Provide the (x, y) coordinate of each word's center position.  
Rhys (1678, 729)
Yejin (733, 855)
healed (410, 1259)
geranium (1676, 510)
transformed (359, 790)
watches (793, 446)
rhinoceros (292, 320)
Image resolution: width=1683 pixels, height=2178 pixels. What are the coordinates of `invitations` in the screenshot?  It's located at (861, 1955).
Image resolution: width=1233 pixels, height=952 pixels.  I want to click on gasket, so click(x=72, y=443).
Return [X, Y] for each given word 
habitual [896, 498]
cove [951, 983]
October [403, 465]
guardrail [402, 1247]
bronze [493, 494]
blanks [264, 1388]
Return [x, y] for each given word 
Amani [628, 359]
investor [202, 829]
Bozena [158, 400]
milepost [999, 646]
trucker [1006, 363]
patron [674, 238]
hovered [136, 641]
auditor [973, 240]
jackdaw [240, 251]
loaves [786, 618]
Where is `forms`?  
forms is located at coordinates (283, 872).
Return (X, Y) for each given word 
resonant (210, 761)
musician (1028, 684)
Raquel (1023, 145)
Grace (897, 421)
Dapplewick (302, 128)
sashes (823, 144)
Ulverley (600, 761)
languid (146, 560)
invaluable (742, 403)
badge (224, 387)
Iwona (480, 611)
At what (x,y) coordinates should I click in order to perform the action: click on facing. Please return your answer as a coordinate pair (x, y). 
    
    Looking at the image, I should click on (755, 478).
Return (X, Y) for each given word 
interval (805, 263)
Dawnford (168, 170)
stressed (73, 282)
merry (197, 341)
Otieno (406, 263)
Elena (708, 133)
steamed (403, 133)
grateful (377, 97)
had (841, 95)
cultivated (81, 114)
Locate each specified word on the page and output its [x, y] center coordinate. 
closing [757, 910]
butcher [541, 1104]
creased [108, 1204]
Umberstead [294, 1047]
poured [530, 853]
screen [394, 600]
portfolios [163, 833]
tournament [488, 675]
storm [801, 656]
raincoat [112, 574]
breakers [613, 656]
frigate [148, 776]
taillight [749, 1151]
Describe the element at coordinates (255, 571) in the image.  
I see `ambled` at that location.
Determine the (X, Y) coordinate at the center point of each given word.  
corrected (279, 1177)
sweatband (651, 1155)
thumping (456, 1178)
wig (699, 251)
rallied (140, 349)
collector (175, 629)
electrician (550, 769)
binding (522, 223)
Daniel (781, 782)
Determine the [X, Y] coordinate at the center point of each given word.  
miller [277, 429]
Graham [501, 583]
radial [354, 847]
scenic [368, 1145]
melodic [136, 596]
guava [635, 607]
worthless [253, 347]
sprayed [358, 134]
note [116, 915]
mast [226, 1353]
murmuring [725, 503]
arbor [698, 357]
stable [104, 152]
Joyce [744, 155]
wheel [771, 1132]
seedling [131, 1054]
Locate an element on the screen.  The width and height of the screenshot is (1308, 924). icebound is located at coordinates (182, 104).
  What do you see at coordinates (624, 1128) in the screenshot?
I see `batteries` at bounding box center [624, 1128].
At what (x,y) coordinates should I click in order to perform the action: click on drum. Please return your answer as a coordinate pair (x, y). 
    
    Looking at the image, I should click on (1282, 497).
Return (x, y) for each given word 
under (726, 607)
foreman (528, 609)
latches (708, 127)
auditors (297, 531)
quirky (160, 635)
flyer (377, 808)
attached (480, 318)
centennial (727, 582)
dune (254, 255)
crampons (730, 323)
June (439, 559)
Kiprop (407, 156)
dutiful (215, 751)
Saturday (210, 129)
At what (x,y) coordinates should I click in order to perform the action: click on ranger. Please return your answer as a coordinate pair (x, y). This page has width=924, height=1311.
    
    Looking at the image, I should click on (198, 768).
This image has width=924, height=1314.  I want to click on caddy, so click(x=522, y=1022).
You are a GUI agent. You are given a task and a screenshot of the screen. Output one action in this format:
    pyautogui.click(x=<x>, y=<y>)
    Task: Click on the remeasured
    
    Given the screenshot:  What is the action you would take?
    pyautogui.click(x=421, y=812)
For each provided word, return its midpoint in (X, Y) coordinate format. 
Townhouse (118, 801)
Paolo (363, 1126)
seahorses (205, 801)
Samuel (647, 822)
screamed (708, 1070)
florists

○ ○ ○ ○ ○ ○ ○

Task instructions: Switch "geranium" to "marigold" throughout the lines above, and give all of them again with no other change.

Response:
Provide the (x, y) coordinate of each word's center position.  
Rhys (1678, 729)
Yejin (733, 855)
healed (410, 1259)
marigold (1676, 510)
transformed (359, 790)
watches (793, 446)
rhinoceros (292, 320)
Image resolution: width=1683 pixels, height=2178 pixels. What are the coordinates of `invitations` in the screenshot?  It's located at (861, 1955).
Image resolution: width=1233 pixels, height=952 pixels.  I want to click on gasket, so click(x=72, y=443).
Return [X, Y] for each given word 
habitual [896, 498]
cove [951, 983]
October [403, 465]
guardrail [402, 1247]
bronze [493, 494]
blanks [264, 1388]
Return [x, y] for each given word 
Amani [628, 359]
investor [202, 829]
Bozena [158, 400]
milepost [999, 646]
trucker [1006, 363]
patron [674, 238]
hovered [136, 641]
auditor [973, 240]
jackdaw [240, 251]
loaves [786, 618]
Where is `forms`?  
forms is located at coordinates (283, 872).
Return (X, Y) for each given word 
resonant (210, 761)
musician (1028, 684)
Raquel (1023, 145)
Grace (897, 421)
Dapplewick (302, 128)
sashes (823, 144)
Ulverley (600, 761)
languid (146, 560)
invaluable (742, 403)
badge (224, 387)
Iwona (480, 611)
At what (x,y) coordinates should I click in order to perform the action: click on facing. Please return your answer as a coordinate pair (x, y). 
    
    Looking at the image, I should click on (755, 478).
Return (X, Y) for each given word 
interval (805, 263)
Dawnford (168, 170)
stressed (73, 282)
merry (197, 341)
Otieno (406, 263)
Elena (708, 133)
steamed (403, 133)
grateful (377, 97)
had (841, 95)
cultivated (81, 114)
Locate each specified word on the page and output its [x, y] center coordinate. 
closing [757, 910]
butcher [541, 1104]
creased [108, 1204]
Umberstead [294, 1047]
poured [530, 853]
screen [394, 600]
portfolios [163, 833]
tournament [488, 675]
storm [801, 656]
raincoat [112, 574]
breakers [613, 656]
frigate [148, 776]
taillight [749, 1151]
Describe the element at coordinates (255, 571) in the image.  
I see `ambled` at that location.
Determine the (X, Y) coordinate at the center point of each given word.  
corrected (279, 1177)
sweatband (651, 1155)
thumping (456, 1178)
wig (699, 251)
rallied (140, 349)
collector (175, 629)
electrician (550, 769)
binding (522, 223)
Daniel (781, 782)
Determine the [X, Y] coordinate at the center point of each given word.  
miller [277, 429]
Graham [501, 583]
radial [354, 847]
scenic [368, 1145]
melodic [136, 596]
guava [635, 607]
worthless [253, 347]
sprayed [358, 134]
note [116, 915]
mast [226, 1353]
murmuring [725, 503]
arbor [698, 357]
stable [104, 152]
Joyce [744, 155]
wheel [771, 1132]
seedling [131, 1054]
Locate an element on the screen.  The width and height of the screenshot is (1308, 924). icebound is located at coordinates (182, 104).
  What do you see at coordinates (624, 1128) in the screenshot?
I see `batteries` at bounding box center [624, 1128].
At what (x,y) coordinates should I click in order to perform the action: click on drum. Please return your answer as a coordinate pair (x, y). 
    
    Looking at the image, I should click on (1282, 497).
Return (x, y) for each given word 
under (726, 607)
foreman (528, 609)
latches (708, 127)
auditors (297, 531)
quirky (160, 635)
flyer (377, 808)
attached (480, 318)
centennial (727, 582)
dune (254, 255)
crampons (730, 323)
June (439, 559)
Kiprop (407, 156)
dutiful (215, 751)
Saturday (210, 129)
At what (x,y) coordinates should I click in order to perform the action: click on ranger. Please return your answer as a coordinate pair (x, y). This page has width=924, height=1311.
    
    Looking at the image, I should click on (198, 768).
This image has width=924, height=1314.  I want to click on caddy, so click(x=522, y=1022).
You are a GUI agent. You are given a task and a screenshot of the screen. Output one action in this format:
    pyautogui.click(x=<x>, y=<y>)
    Task: Click on the remeasured
    
    Given the screenshot:  What is the action you would take?
    pyautogui.click(x=421, y=812)
For each provided word, return its midpoint in (X, Y) coordinate format. 
Townhouse (118, 801)
Paolo (363, 1126)
seahorses (205, 801)
Samuel (647, 822)
screamed (708, 1070)
florists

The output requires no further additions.